What needs to be done:
From the entries below, return exactly the lines beginning at the one that contains "324 428 402" and ending at the one that contains "375 504 400", both of them included, and only those lines.

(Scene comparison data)
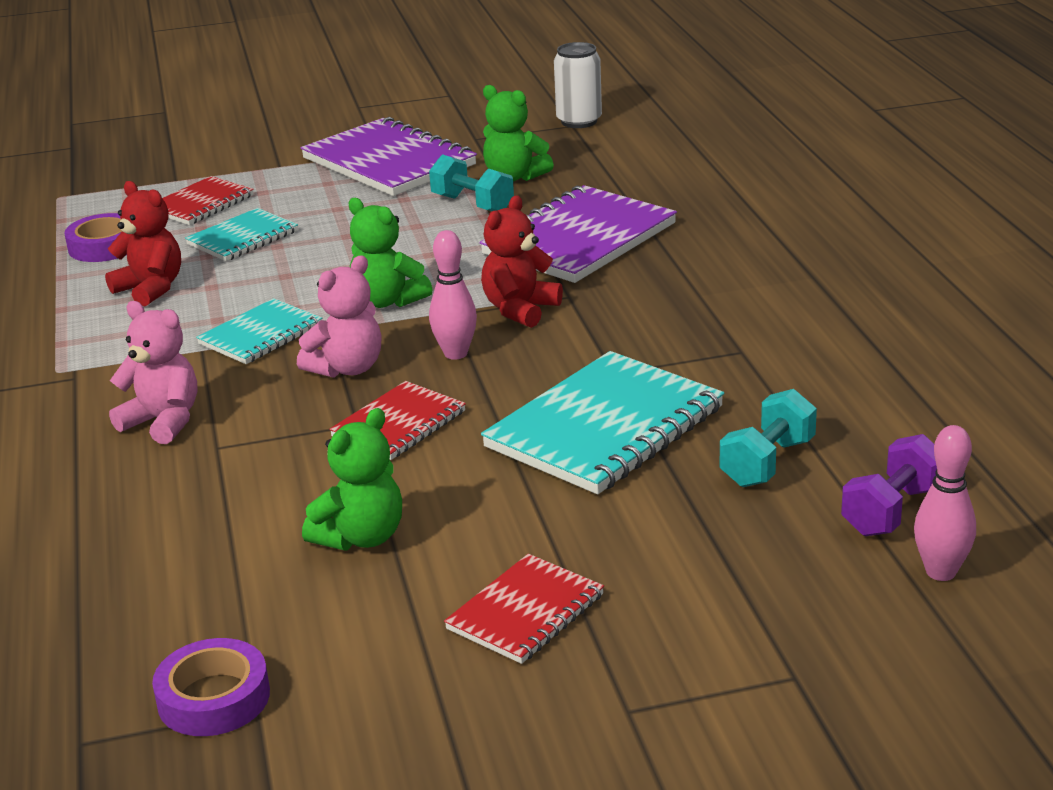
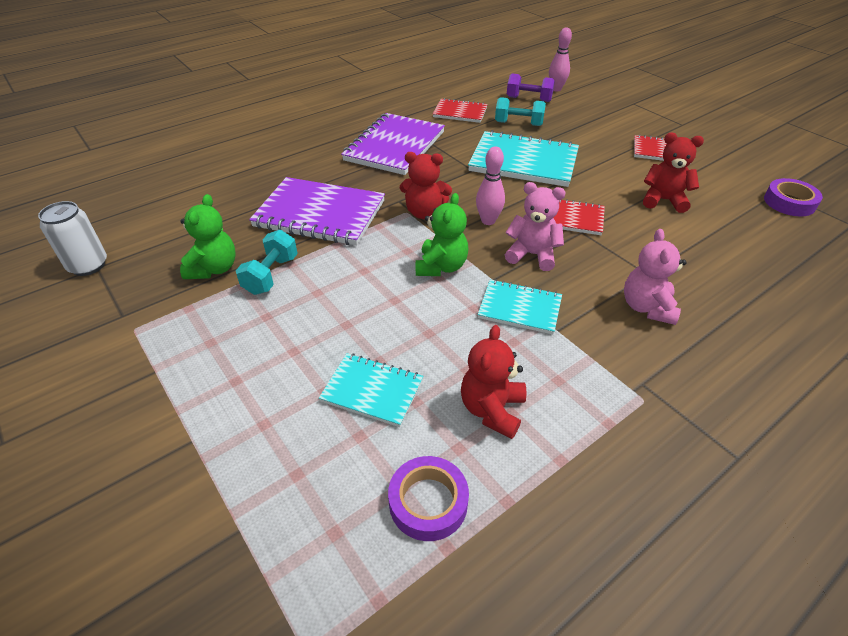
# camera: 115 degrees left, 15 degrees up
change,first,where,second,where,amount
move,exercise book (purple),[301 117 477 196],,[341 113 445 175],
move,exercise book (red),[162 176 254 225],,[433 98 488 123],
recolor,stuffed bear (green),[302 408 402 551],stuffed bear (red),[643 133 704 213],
--
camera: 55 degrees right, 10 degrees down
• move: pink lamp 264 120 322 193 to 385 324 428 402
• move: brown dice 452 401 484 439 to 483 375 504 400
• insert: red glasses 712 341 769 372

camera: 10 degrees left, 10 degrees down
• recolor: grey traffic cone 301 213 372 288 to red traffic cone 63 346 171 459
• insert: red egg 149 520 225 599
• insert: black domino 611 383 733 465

Response:
• move: pink lamp 264 120 322 193 to 385 324 428 402
• move: brown dice 452 401 484 439 to 483 375 504 400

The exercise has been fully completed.